■ Your instructions
Below are entries. Give back exactly the lines from the one containing "gray arrow: (26, 24) -> (33, 32), turned -30" through the one containing "orange square: (45, 154)", inclusive, without the pictures.

(Frame-by-frame shape edits)
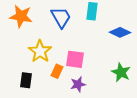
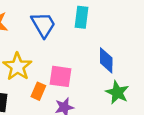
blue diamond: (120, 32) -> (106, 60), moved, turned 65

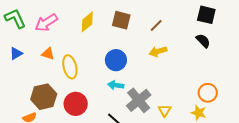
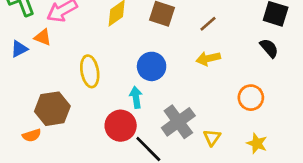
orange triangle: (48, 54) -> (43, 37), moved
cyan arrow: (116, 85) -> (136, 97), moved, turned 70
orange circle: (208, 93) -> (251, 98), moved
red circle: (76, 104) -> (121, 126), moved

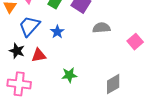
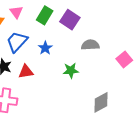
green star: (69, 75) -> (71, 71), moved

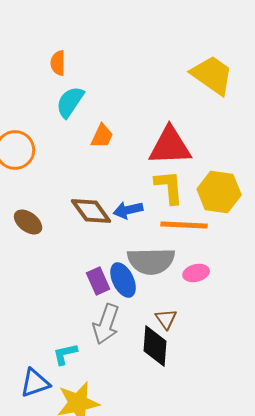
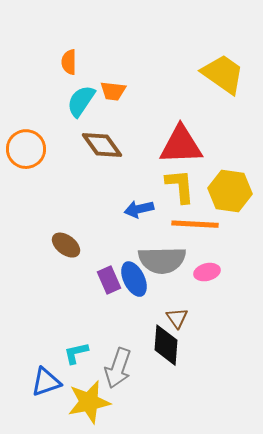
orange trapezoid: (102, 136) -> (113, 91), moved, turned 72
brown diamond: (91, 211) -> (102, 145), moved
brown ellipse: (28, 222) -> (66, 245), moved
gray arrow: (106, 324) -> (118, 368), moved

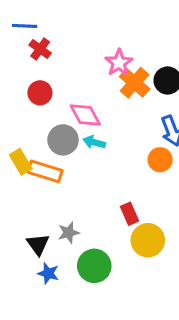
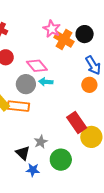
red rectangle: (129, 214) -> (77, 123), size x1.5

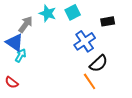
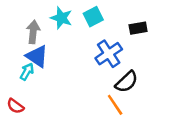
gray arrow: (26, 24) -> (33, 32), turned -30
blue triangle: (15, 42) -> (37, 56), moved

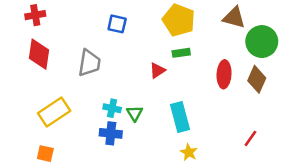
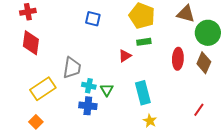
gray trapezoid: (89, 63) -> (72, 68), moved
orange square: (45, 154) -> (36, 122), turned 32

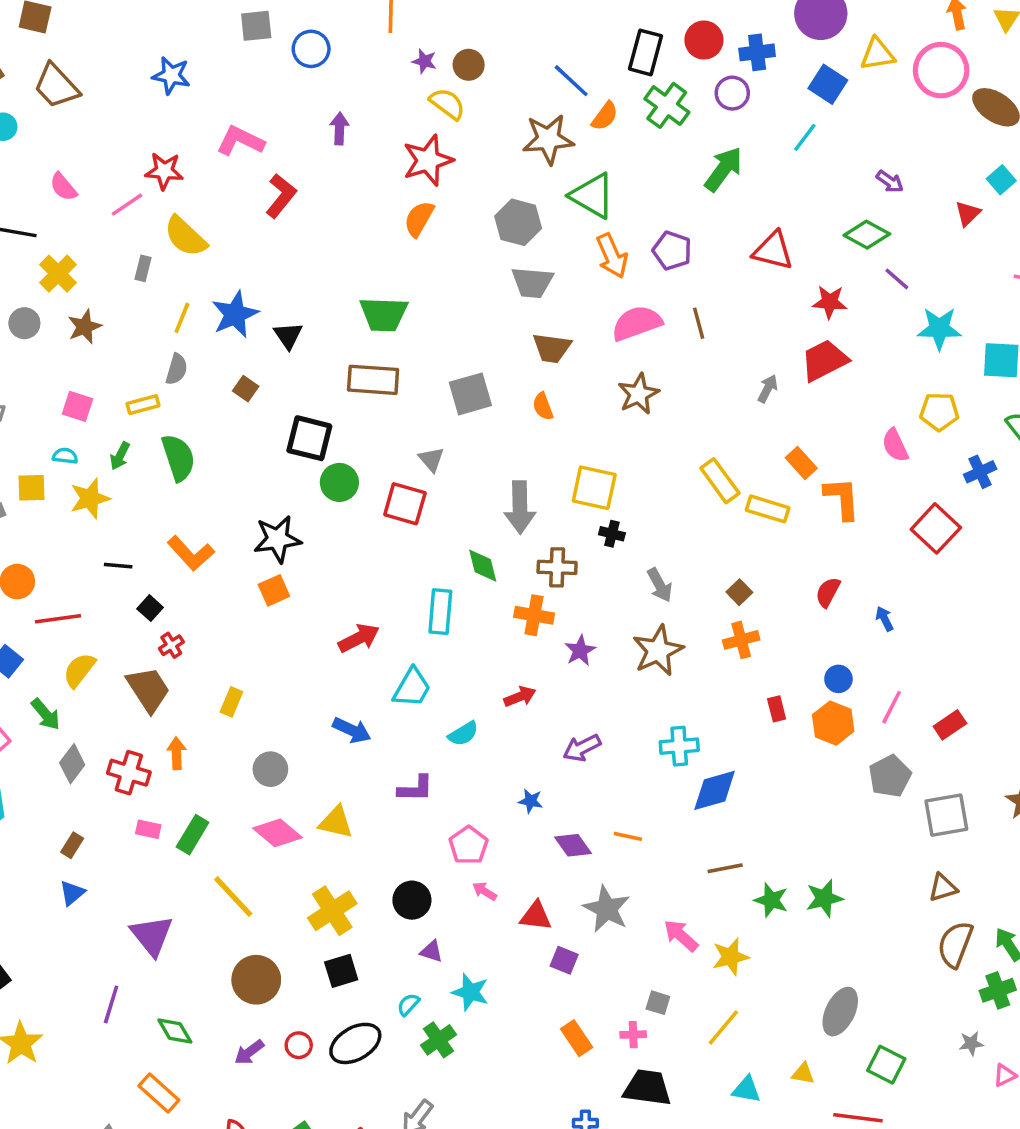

==

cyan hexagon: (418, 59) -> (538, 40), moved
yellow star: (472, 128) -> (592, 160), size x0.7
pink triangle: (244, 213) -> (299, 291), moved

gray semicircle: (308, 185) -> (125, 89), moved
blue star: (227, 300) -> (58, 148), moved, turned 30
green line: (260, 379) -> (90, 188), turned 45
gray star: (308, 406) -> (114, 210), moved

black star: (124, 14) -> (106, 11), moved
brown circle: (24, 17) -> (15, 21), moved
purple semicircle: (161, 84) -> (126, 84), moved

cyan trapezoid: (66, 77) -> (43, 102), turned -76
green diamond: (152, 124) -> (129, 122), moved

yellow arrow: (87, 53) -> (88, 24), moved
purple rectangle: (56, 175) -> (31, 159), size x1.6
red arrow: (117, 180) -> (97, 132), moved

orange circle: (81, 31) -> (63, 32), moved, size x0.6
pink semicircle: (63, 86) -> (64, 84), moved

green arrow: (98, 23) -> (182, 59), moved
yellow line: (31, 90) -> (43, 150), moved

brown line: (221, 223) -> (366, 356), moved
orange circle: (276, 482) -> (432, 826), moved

■ Answer to this exercise
gray arrow: (26, 24) -> (33, 32), turned -30
blue triangle: (15, 42) -> (37, 56), moved

gray trapezoid: (89, 63) -> (72, 68), moved
orange square: (45, 154) -> (36, 122), turned 32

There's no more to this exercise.